(What the exercise asks) Could you retype only the lines from the one containing "building: none -> [353,604,456,774]" through the final line of the entries, both included, skipping any images?
____ Dataset
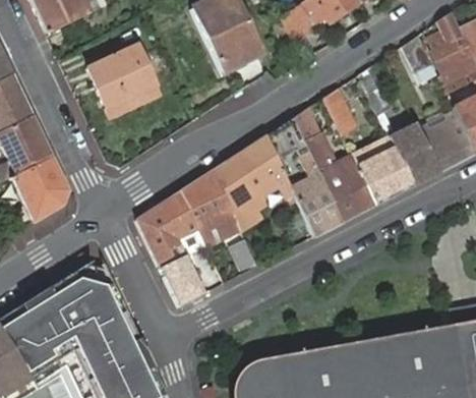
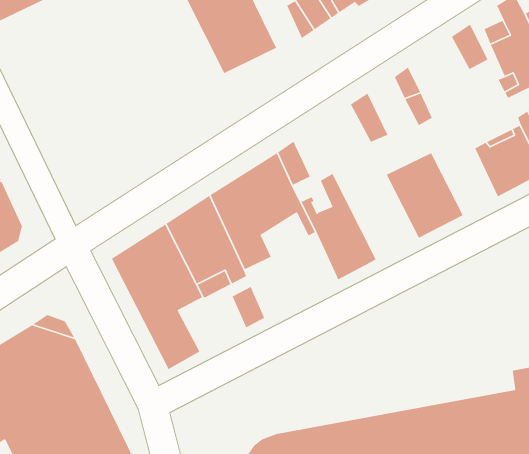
building: [87,45,160,117] -> none
building: [292,108,376,221] -> none
building: [384,123,438,186] -> none

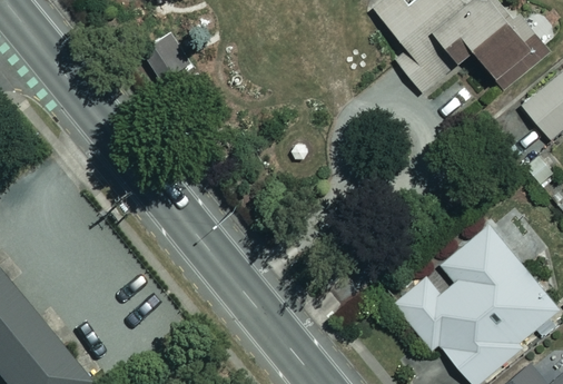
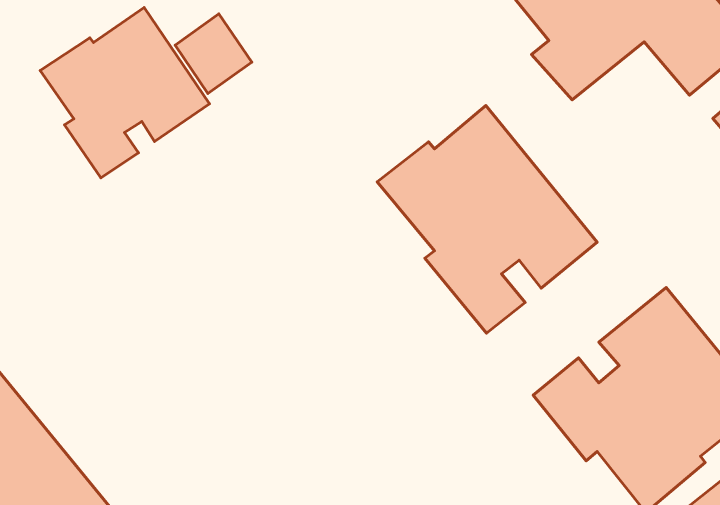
building: none -> [40,7,209,178]
building: none -> [377,106,597,333]

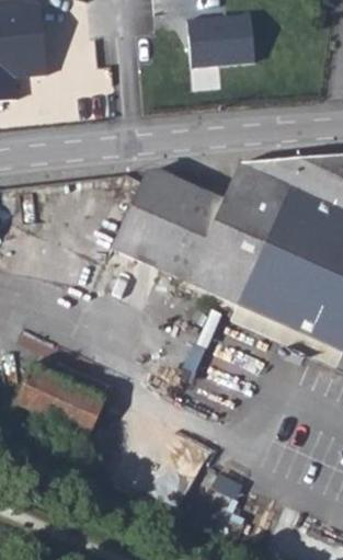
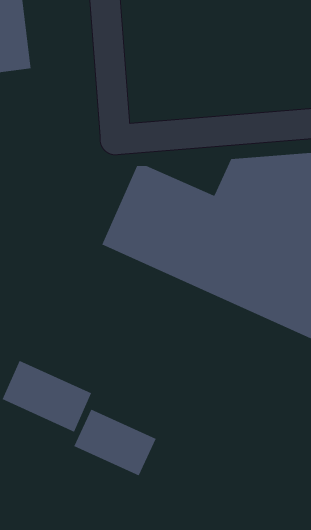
building: [182,12,252,69] -> none
building: none -> [73,408,157,477]

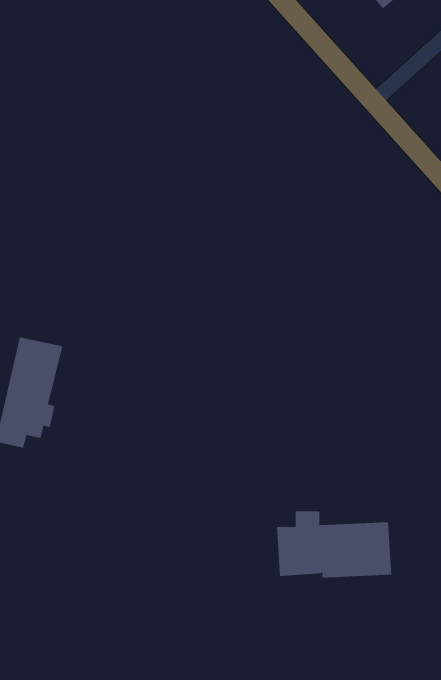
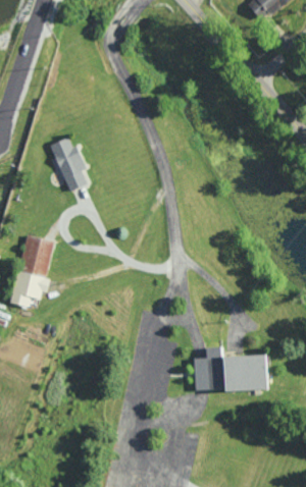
building: none -> [50,137,90,192]

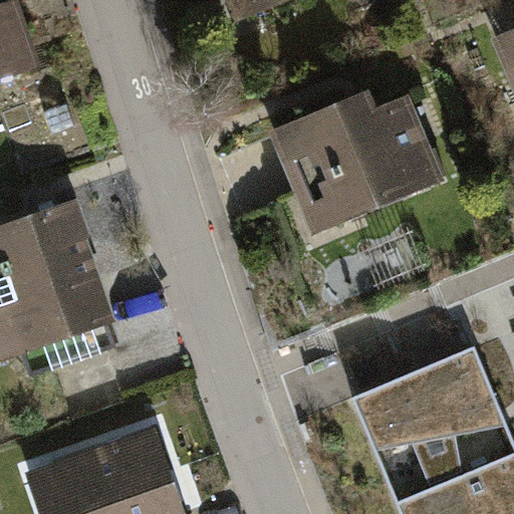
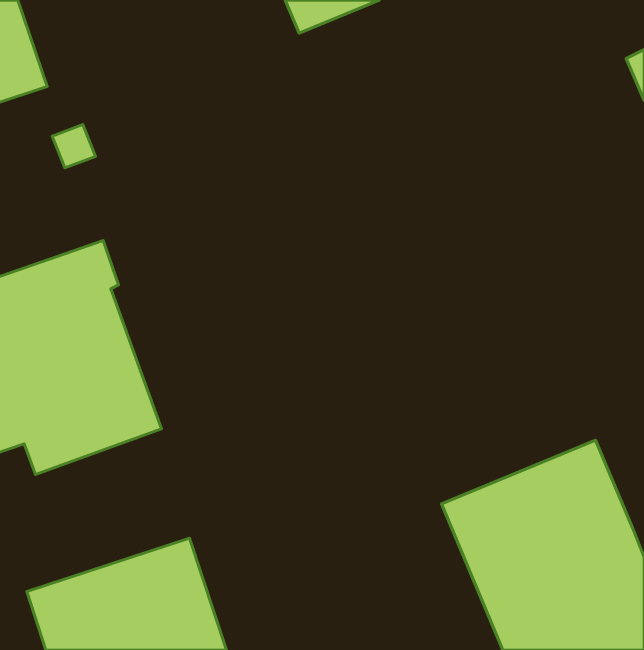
building: [278,94,446,235] -> none

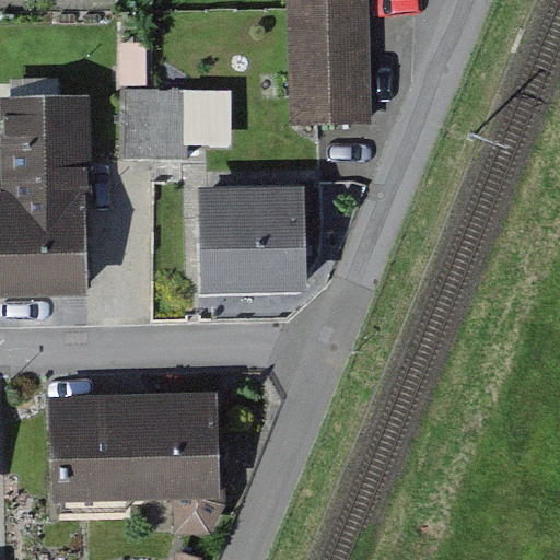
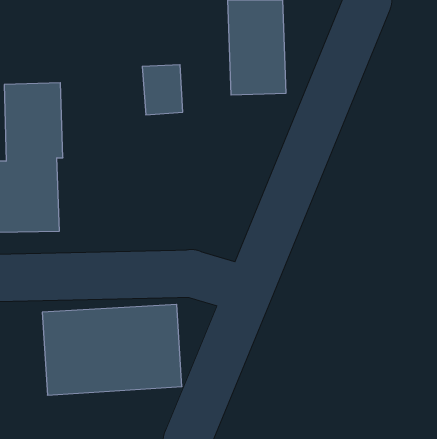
building: [120,86,178,151] -> none
building: [207,200,298,295] -> none

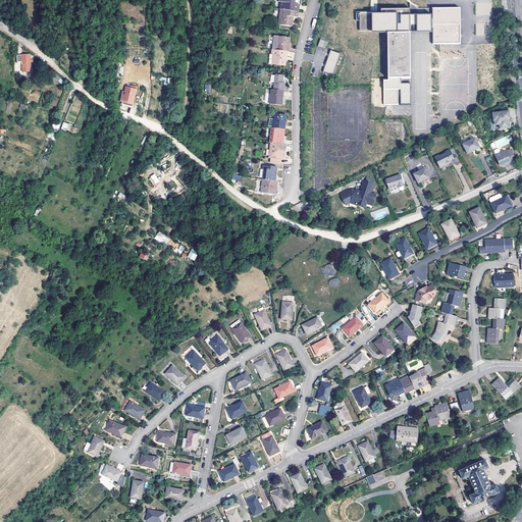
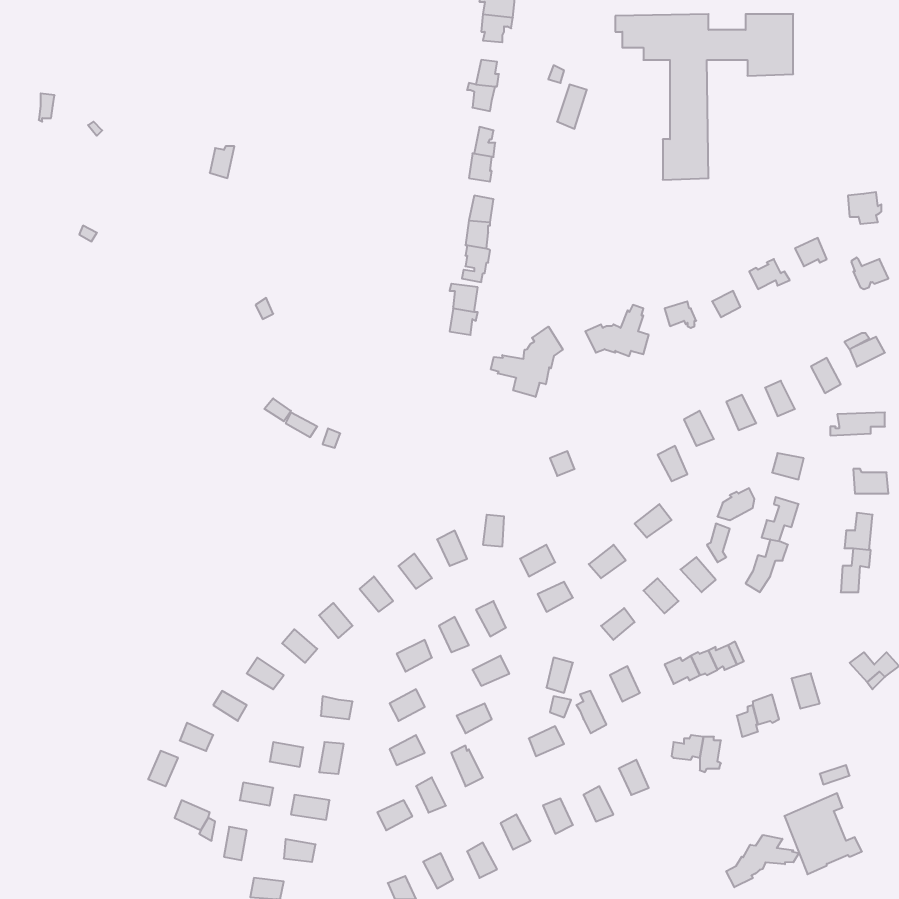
building: none -> [491,327,563,397]
building: none -> [726,835,799,887]

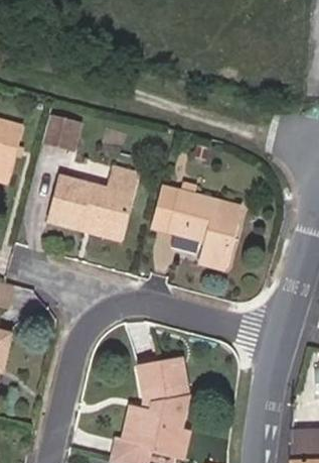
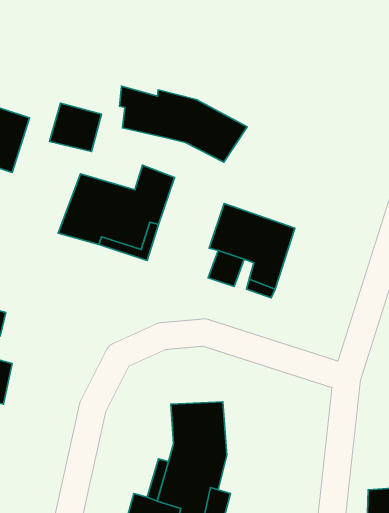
building: none -> [119,86,247,162]
building: [152,192,183,234] -> none

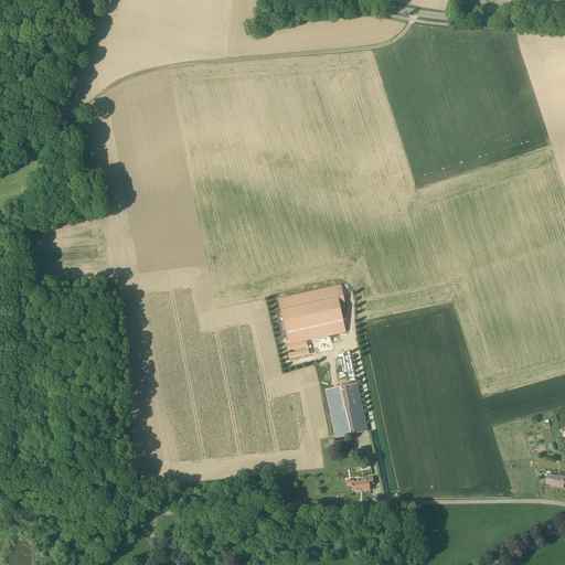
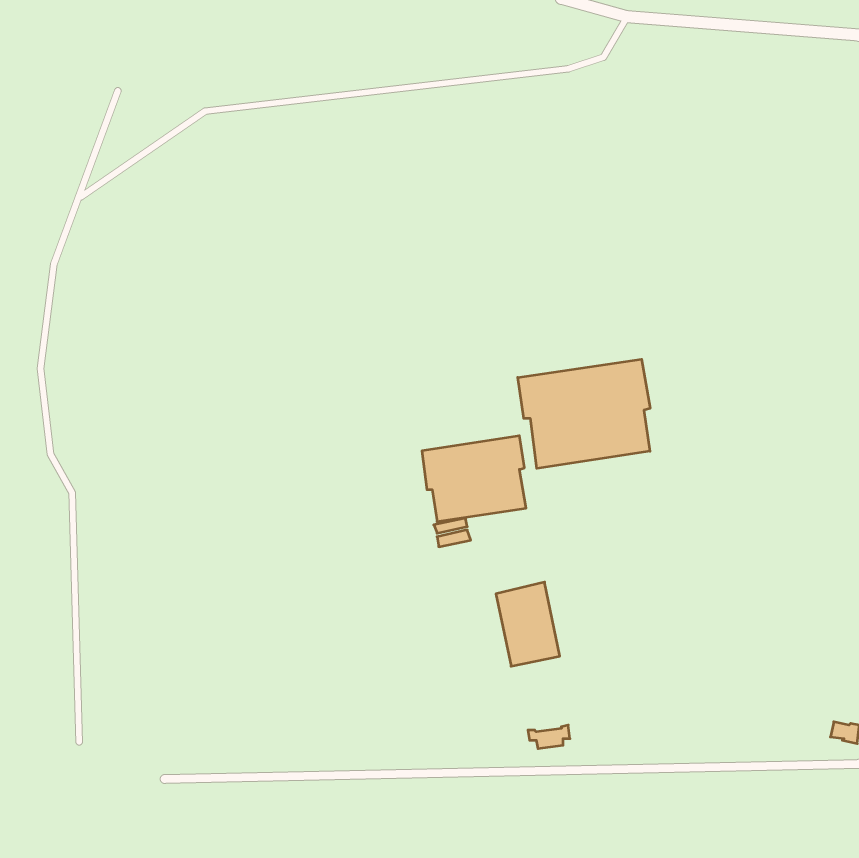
building: none -> [518,359,650,468]

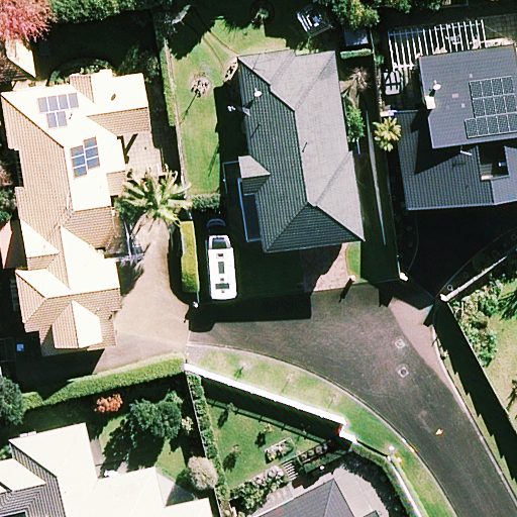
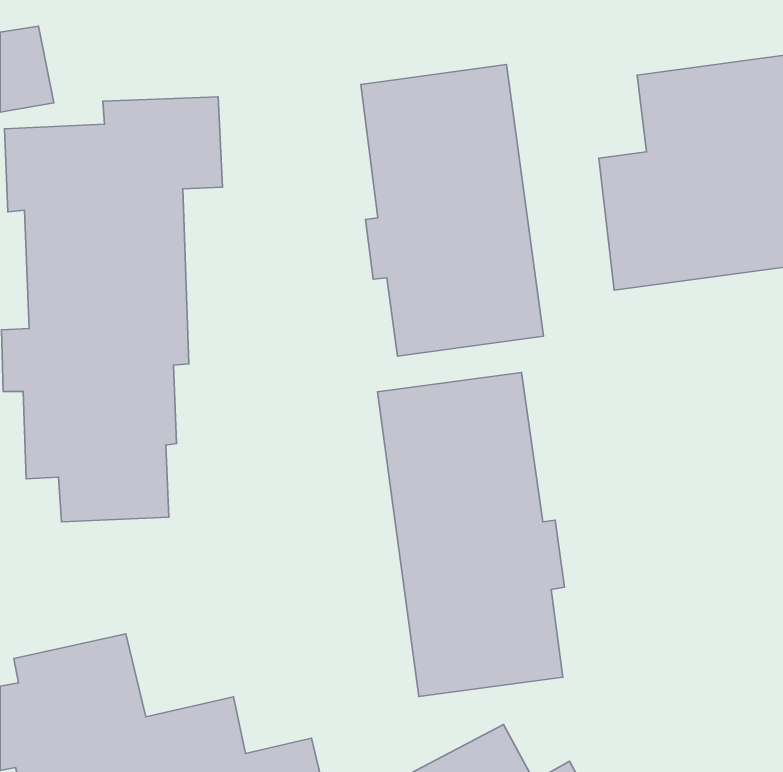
building: none -> [378,372,565,697]

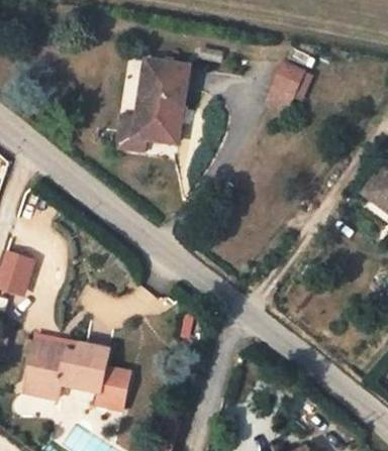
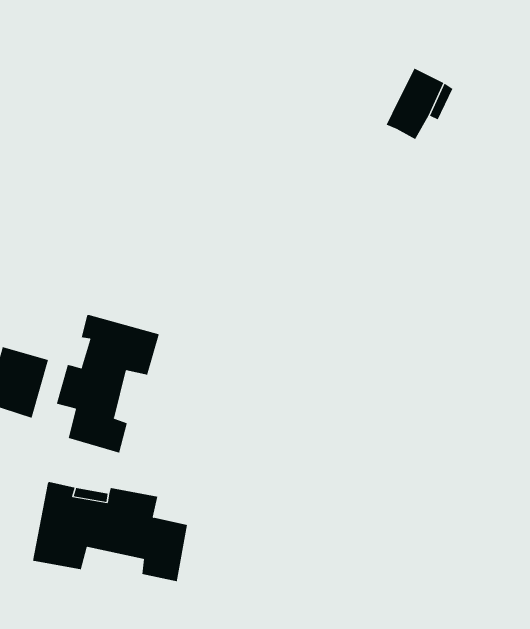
building: [114,62,187,152] -> none
building: none -> [56,314,159,453]

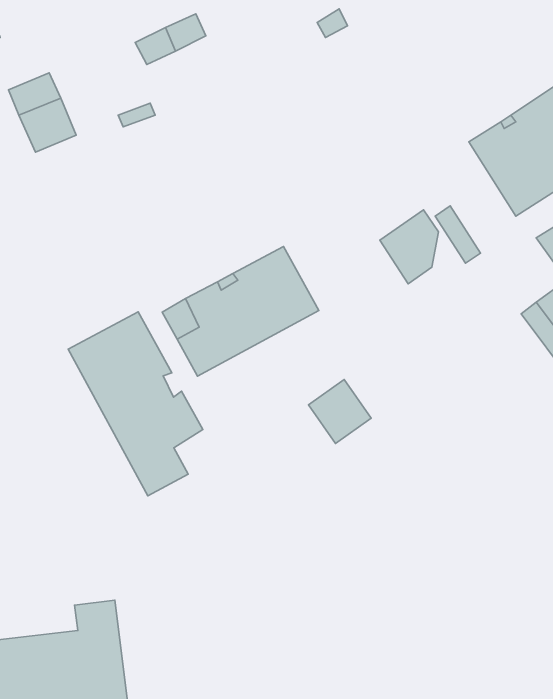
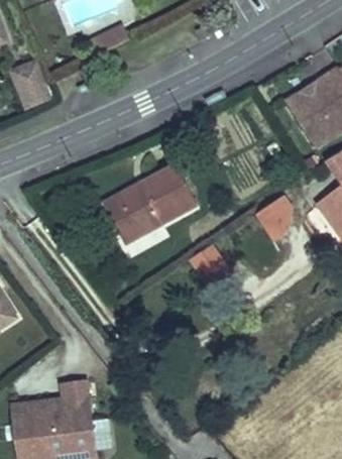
building: [380,210,439,284] -> [258,195,294,239]
building: [68,312,203,496] -> none

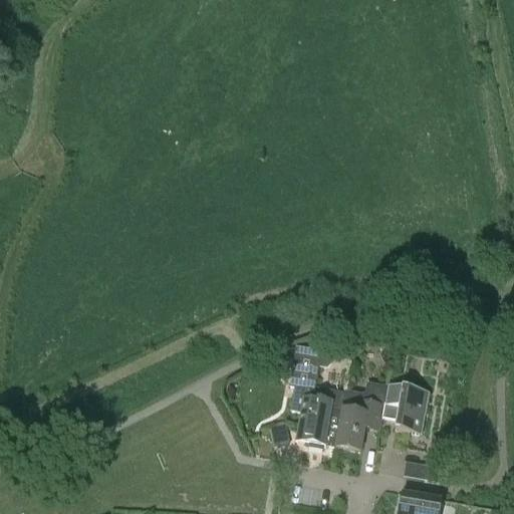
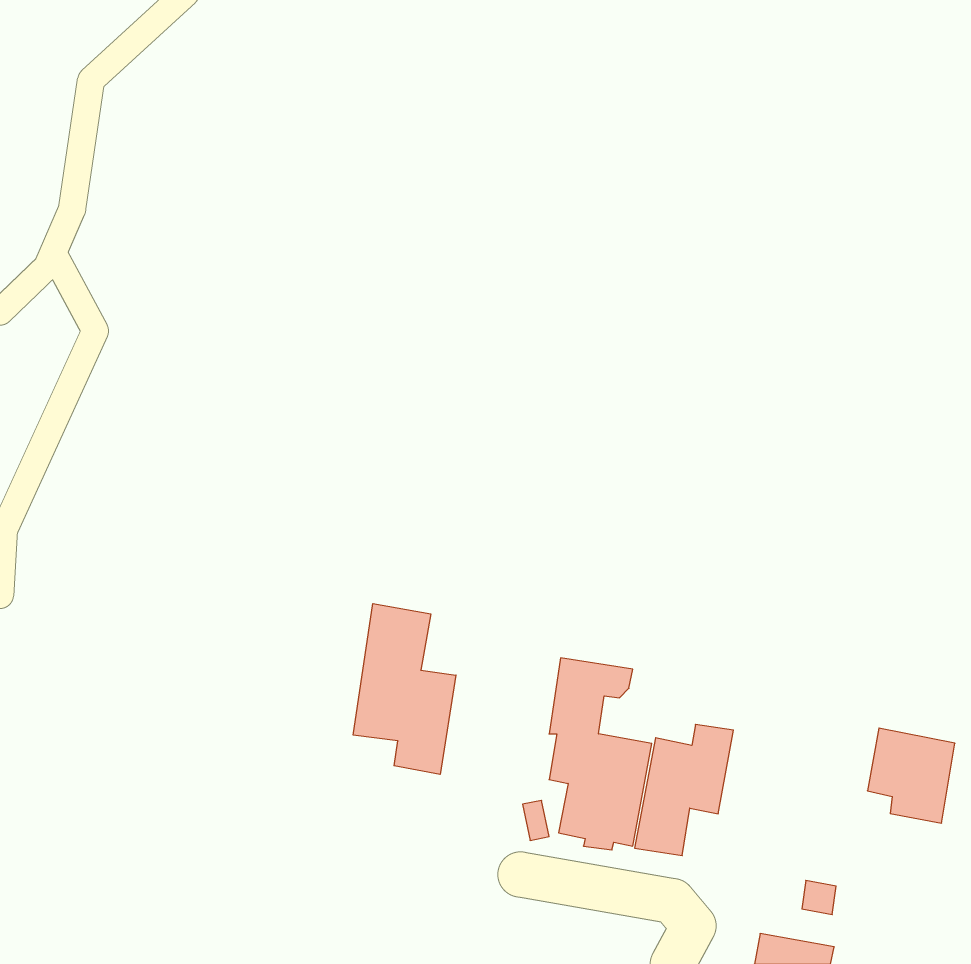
building: none -> [353,604,456,774]
building: [382,384,429,435] -> [867,728,955,823]

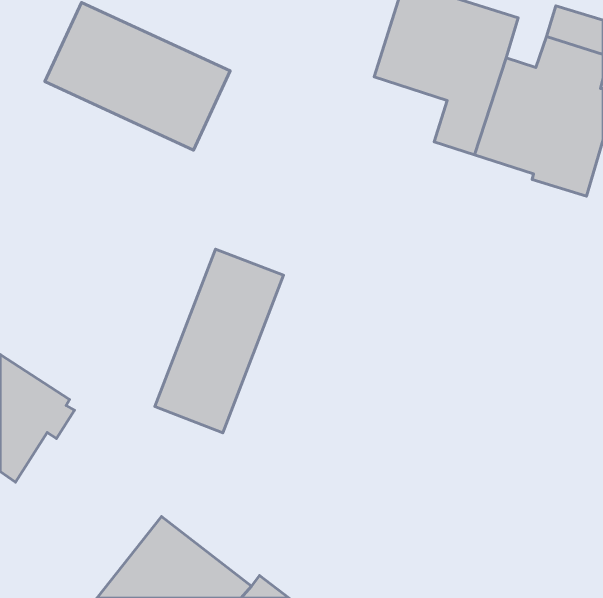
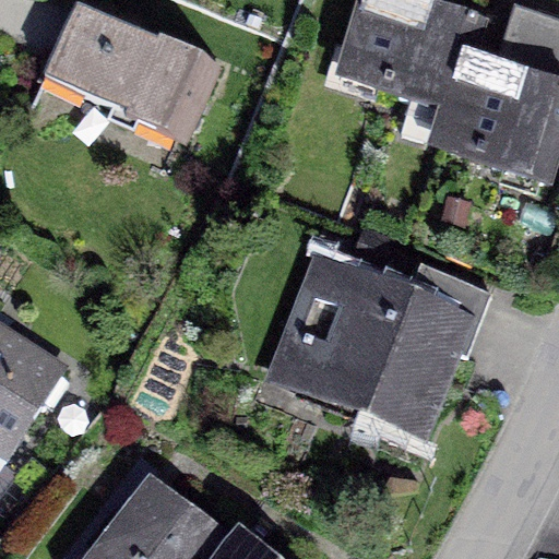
building: [155,249,283,433] -> none
building: none -> [289,261,481,462]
________
(Solution to this task)
building: none -> [353,604,456,774]
building: [382,384,429,435] -> [867,728,955,823]

building: [155,249,283,433] -> none
building: none -> [289,261,481,462]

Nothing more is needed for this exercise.